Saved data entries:
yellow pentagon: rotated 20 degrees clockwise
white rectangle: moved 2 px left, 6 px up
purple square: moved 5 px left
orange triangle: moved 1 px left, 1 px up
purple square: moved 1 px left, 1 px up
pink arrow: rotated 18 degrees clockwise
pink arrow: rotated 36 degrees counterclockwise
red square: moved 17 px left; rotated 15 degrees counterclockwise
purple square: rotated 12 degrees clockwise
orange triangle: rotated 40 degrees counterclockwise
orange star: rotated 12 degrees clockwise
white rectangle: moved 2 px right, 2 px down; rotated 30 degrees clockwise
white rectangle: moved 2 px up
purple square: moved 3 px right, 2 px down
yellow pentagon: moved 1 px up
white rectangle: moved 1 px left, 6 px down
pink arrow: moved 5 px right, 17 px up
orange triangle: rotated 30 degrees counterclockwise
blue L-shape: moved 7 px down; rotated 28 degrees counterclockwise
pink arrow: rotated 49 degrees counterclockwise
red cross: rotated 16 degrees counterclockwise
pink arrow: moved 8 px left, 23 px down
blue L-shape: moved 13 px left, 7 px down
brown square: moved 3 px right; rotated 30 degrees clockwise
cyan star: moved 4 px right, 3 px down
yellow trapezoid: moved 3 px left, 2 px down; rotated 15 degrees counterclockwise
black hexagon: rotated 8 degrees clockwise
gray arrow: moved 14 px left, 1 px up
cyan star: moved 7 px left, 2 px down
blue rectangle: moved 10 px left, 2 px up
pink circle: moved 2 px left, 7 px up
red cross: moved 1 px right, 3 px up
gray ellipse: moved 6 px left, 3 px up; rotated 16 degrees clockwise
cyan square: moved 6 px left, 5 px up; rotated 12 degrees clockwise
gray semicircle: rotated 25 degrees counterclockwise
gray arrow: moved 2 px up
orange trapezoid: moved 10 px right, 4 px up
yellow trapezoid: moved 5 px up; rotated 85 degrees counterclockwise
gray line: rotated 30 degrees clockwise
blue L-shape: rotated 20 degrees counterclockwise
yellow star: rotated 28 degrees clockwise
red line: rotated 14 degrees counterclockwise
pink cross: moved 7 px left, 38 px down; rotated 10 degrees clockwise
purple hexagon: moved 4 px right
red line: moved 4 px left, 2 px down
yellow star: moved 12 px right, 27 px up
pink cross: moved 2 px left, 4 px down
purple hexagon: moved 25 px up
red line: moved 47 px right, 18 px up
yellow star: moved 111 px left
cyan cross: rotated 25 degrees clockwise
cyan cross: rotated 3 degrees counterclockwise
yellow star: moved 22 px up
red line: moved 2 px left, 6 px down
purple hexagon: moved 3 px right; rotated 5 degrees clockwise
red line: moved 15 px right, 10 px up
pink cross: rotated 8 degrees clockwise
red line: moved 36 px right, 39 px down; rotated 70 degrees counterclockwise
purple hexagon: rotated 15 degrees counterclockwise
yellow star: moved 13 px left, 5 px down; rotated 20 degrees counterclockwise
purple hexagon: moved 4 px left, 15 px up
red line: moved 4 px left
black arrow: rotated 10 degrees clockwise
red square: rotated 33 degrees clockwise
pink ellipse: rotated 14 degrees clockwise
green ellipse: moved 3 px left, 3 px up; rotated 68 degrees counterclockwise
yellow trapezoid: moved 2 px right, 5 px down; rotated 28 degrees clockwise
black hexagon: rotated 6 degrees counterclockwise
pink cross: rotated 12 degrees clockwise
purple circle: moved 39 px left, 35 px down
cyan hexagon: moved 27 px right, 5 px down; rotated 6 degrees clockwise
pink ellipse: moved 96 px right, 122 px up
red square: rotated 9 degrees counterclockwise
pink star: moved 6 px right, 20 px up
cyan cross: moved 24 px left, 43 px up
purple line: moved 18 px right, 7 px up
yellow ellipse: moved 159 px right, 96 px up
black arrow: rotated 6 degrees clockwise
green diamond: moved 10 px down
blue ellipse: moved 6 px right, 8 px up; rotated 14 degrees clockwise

* REQUIREMENT: Please find each row above that contains the word "yellow" and copy those rows in full.

* SOLUTION:
yellow pentagon: rotated 20 degrees clockwise
yellow pentagon: moved 1 px up
yellow trapezoid: moved 3 px left, 2 px down; rotated 15 degrees counterclockwise
yellow trapezoid: moved 5 px up; rotated 85 degrees counterclockwise
yellow star: rotated 28 degrees clockwise
yellow star: moved 12 px right, 27 px up
yellow star: moved 111 px left
yellow star: moved 22 px up
yellow star: moved 13 px left, 5 px down; rotated 20 degrees counterclockwise
yellow trapezoid: moved 2 px right, 5 px down; rotated 28 degrees clockwise
yellow ellipse: moved 159 px right, 96 px up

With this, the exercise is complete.